◆ **EXCERPTED RECORDS**
═══

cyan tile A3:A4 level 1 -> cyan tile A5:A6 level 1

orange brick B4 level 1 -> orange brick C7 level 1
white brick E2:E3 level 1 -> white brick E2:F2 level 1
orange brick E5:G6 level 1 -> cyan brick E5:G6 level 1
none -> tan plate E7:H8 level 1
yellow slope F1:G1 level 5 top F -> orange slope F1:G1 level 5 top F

═══

◆ **WORK TO BE COMPLETED**
A single number is the whole answer: the count of lines above that hold "cyan".

◆ **YOUR RESPONSE**
2